• A block of data
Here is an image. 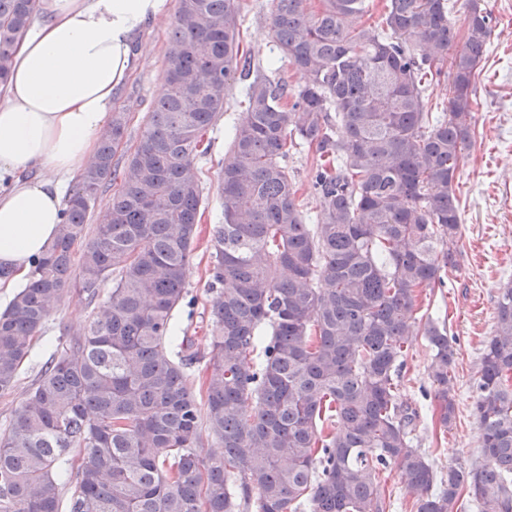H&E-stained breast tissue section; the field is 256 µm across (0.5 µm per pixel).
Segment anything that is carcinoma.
Masks as SVG:
<instances>
[{
	"instance_id": "cac0c4a2",
	"label": "carcinoma",
	"mask_w": 512,
	"mask_h": 512,
	"mask_svg": "<svg viewBox=\"0 0 512 512\" xmlns=\"http://www.w3.org/2000/svg\"><path fill=\"white\" fill-rule=\"evenodd\" d=\"M365 10L366 0H274L273 38L303 84L255 78L231 129L201 403L200 352L177 341L174 322L191 305L204 191L194 160L251 61L240 0H179L139 141L114 163L128 117L112 113L55 242L0 312L2 395L67 290L93 306L0 434V512H386L380 475L392 462L416 512H465L466 489L478 512H512L511 281L477 370L482 460L437 480L399 403L406 343L420 332L439 423L455 420L456 340L414 307L457 268L454 182L489 16L467 0L460 37L448 0H387L359 27ZM37 12V0H0V86ZM434 77L448 79L440 104L427 93ZM300 142L316 155L315 224L283 164ZM204 431L223 455H201Z\"/></svg>"
}]
</instances>
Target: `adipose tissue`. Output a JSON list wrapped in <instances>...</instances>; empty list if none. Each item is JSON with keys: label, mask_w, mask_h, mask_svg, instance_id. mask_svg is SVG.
Here are the masks:
<instances>
[{"label": "adipose tissue", "mask_w": 512, "mask_h": 512, "mask_svg": "<svg viewBox=\"0 0 512 512\" xmlns=\"http://www.w3.org/2000/svg\"><path fill=\"white\" fill-rule=\"evenodd\" d=\"M165 0H39L0 93V297L58 235L64 190L94 158L118 88L134 66L132 41Z\"/></svg>", "instance_id": "obj_1"}]
</instances>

• What needs to be done
Starting from the line with "mask_svg is SVG." and ending with the final line of the data, quote every line exactly, both ends included.

• Full answer
Target: `adipose tissue`. Output a JSON list wrapped in <instances>...</instances>; empty list if none. Each item is JSON with keys: label, mask_w, mask_h, mask_svg, instance_id. mask_svg is SVG.
Here are the masks:
<instances>
[{"label": "adipose tissue", "mask_w": 512, "mask_h": 512, "mask_svg": "<svg viewBox=\"0 0 512 512\" xmlns=\"http://www.w3.org/2000/svg\"><path fill=\"white\" fill-rule=\"evenodd\" d=\"M165 0H39L0 93V297L58 235L64 190L94 158L118 88L134 66L132 41Z\"/></svg>", "instance_id": "obj_1"}]
</instances>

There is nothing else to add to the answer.